Stored data =>
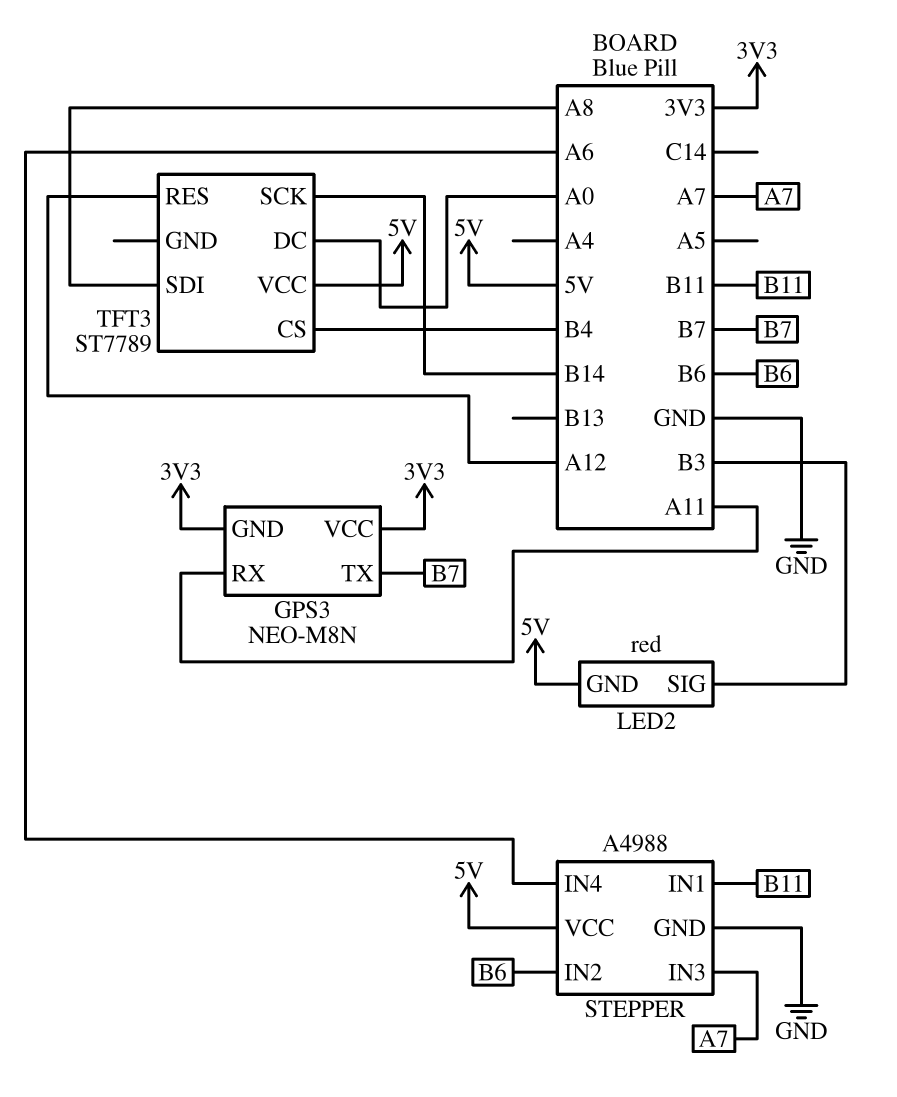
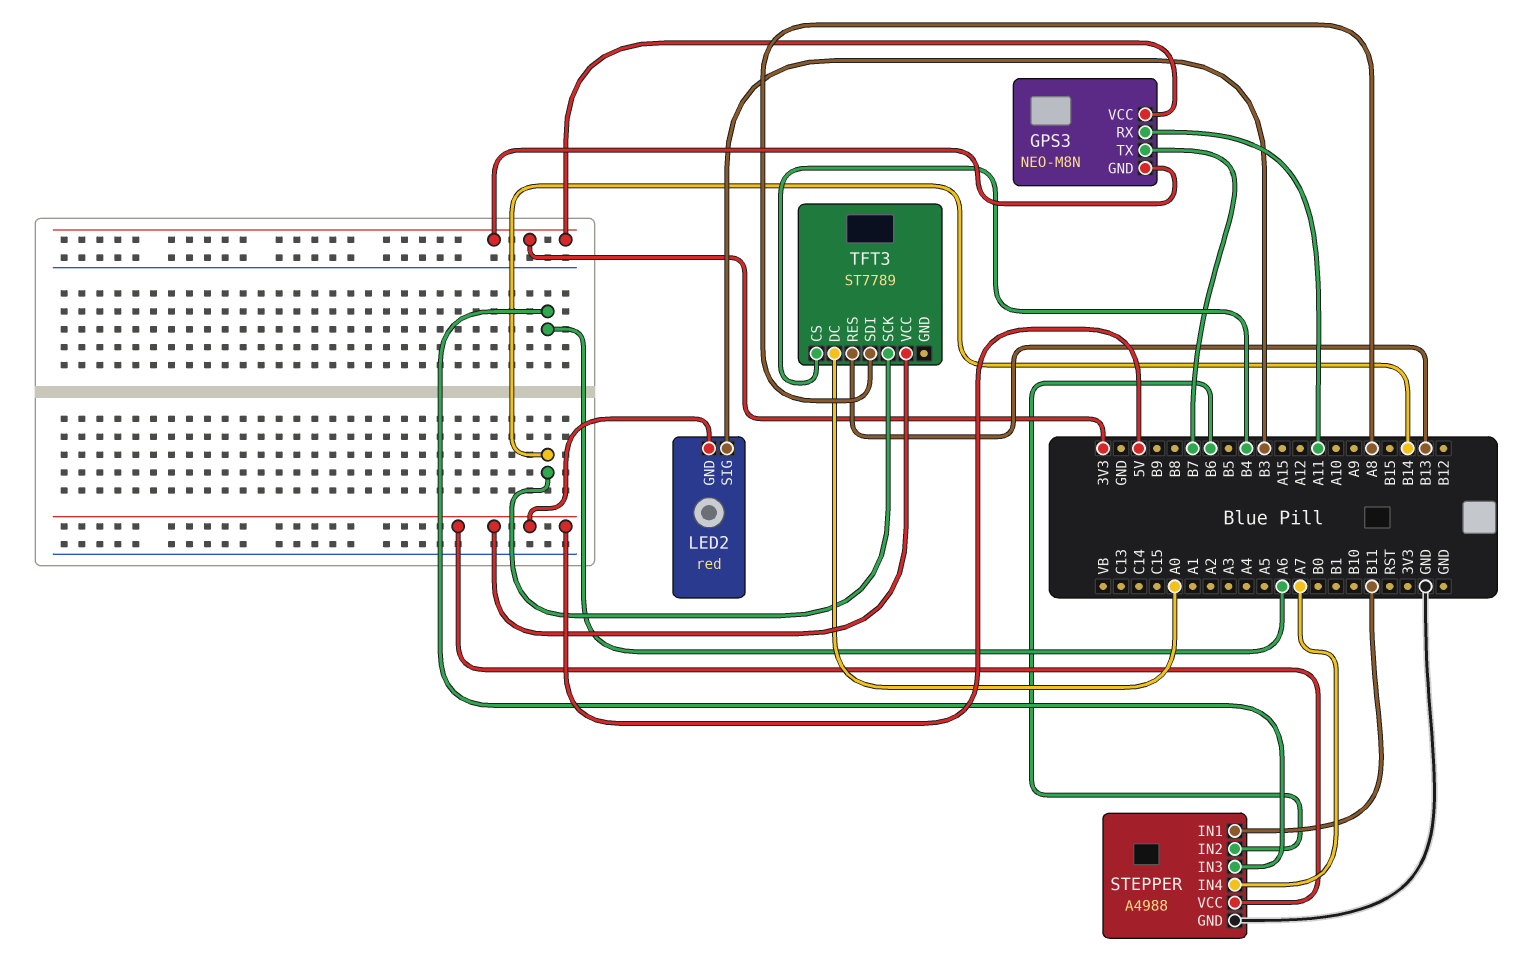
STEPPER pin IN3: A7 -> A6
STEPPER pin IN4: A6 -> A7
TFT3 pin RES: A12 -> B13

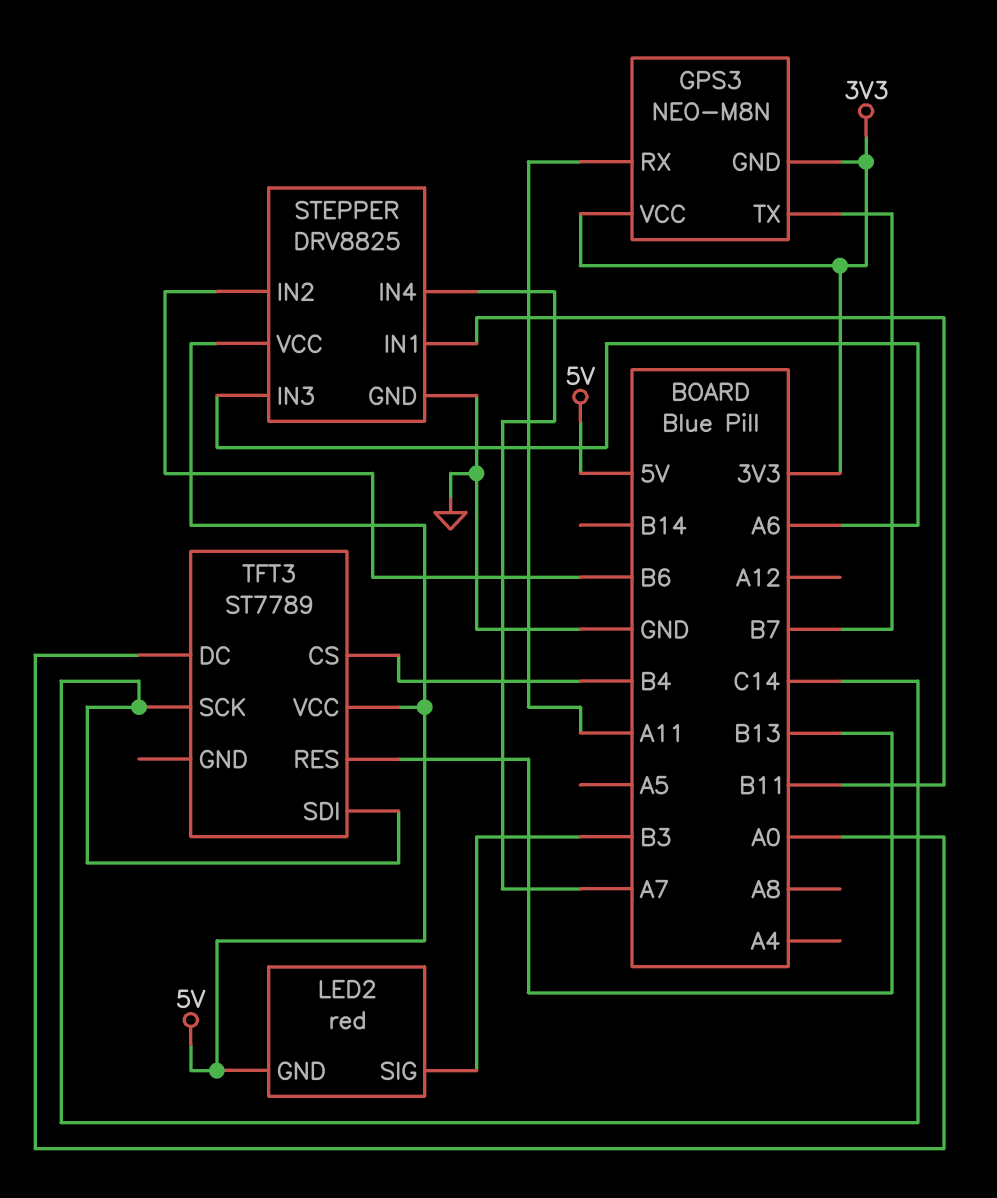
STEPPER: A4988 -> DRV8825
TFT3 pin SCK: B14 -> C14
TFT3 pin SDI: A8 -> C14

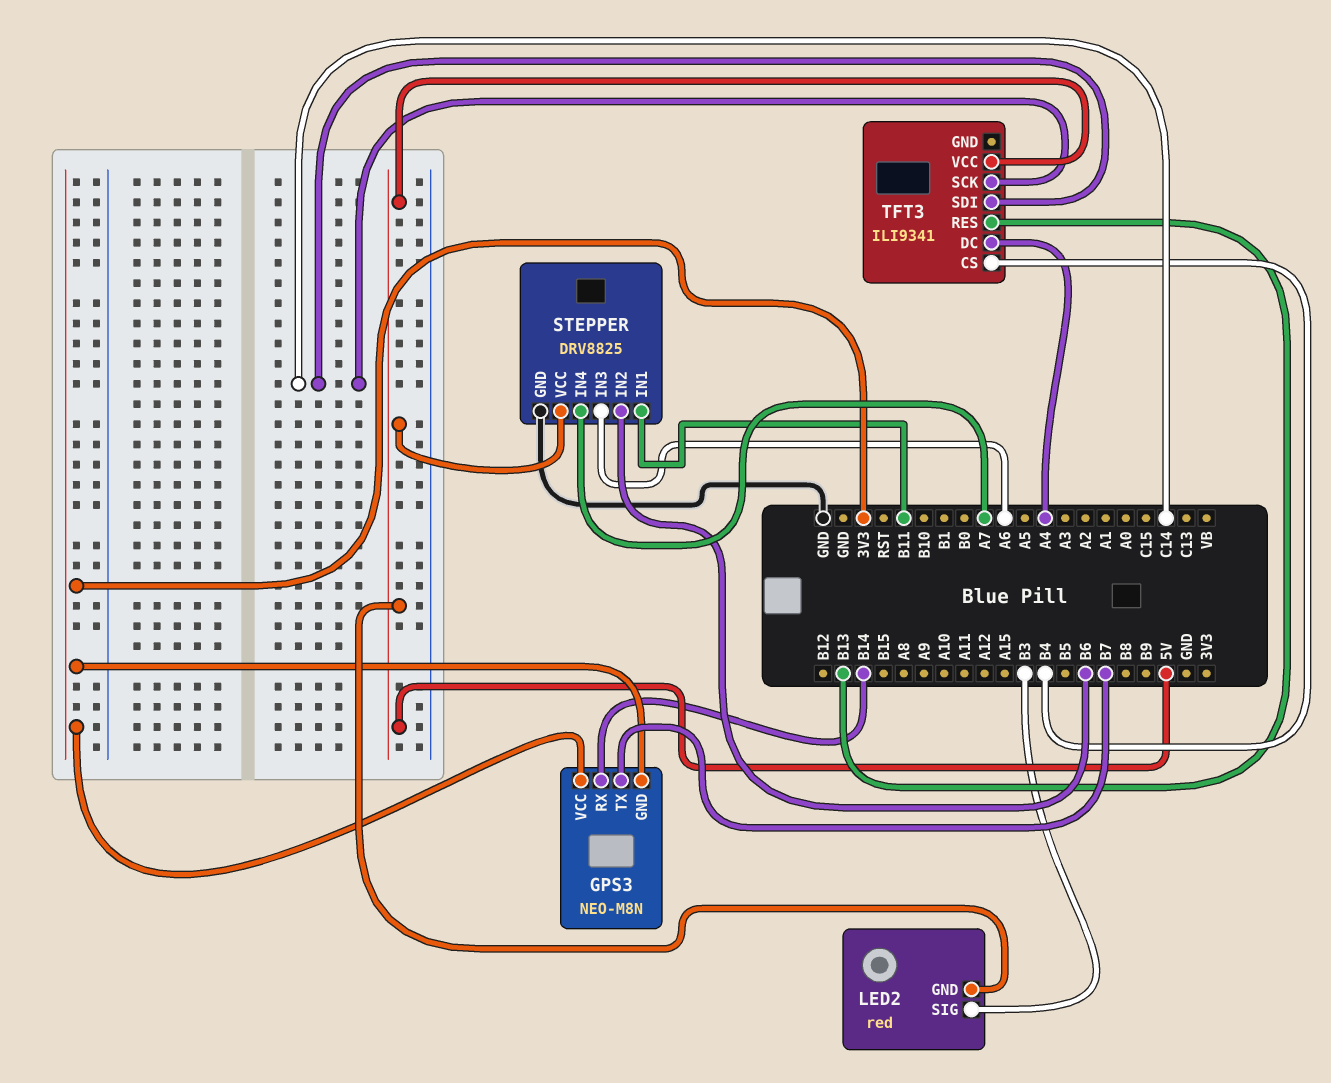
GPS3 pin RX: A11 -> B14
TFT3: ST7789 -> ILI9341
TFT3 pin DC: A0 -> A4

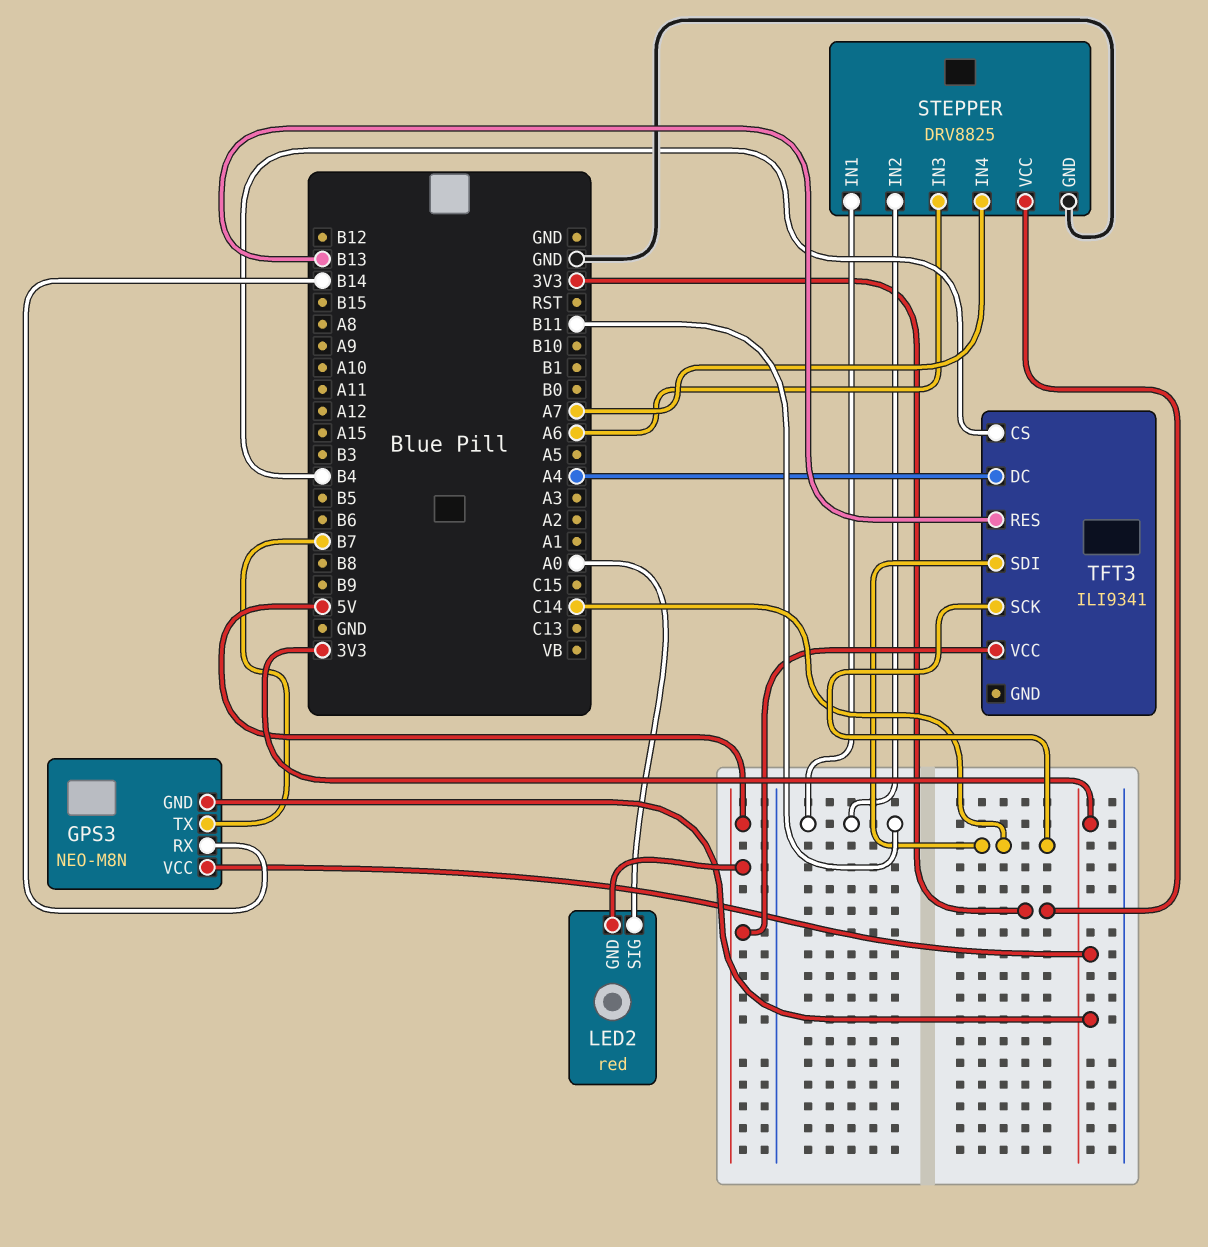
LED2 pin SIG: B3 -> A0
STEPPER pin IN2: B6 -> B11
STEPPER pin VCC: 5V -> 3V3

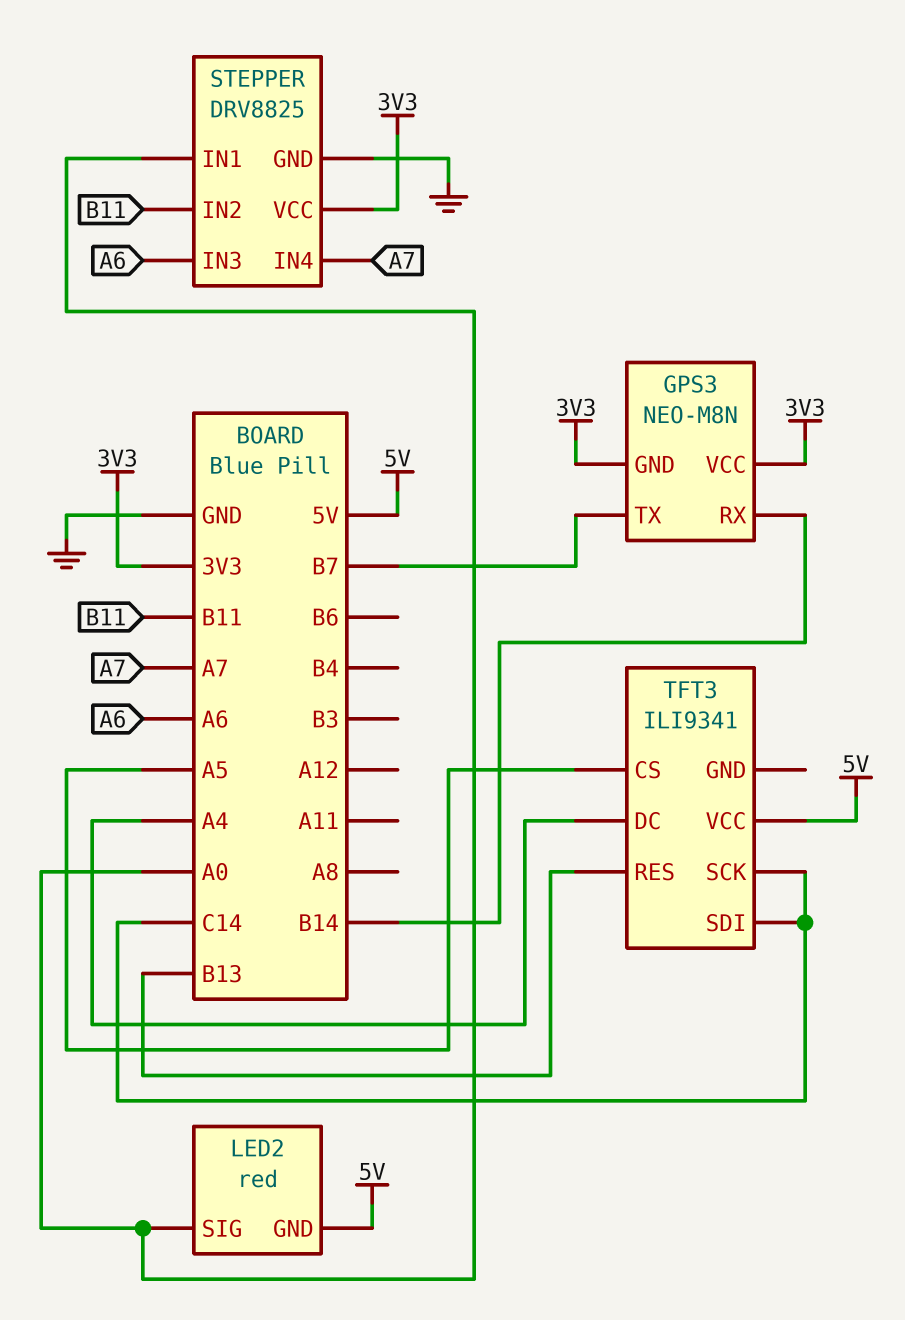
STEPPER pin IN1: B11 -> A0
TFT3 pin CS: B4 -> A5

What to produce => With pictures excluded, the material is to be written out exactly as given.

Answer to this task =>
STEPPER pin IN3: A7 -> A6
STEPPER pin IN4: A6 -> A7
TFT3 pin RES: A12 -> B13

STEPPER: A4988 -> DRV8825
TFT3 pin SCK: B14 -> C14
TFT3 pin SDI: A8 -> C14

GPS3 pin RX: A11 -> B14
TFT3: ST7789 -> ILI9341
TFT3 pin DC: A0 -> A4

LED2 pin SIG: B3 -> A0
STEPPER pin IN2: B6 -> B11
STEPPER pin VCC: 5V -> 3V3

STEPPER pin IN1: B11 -> A0
TFT3 pin CS: B4 -> A5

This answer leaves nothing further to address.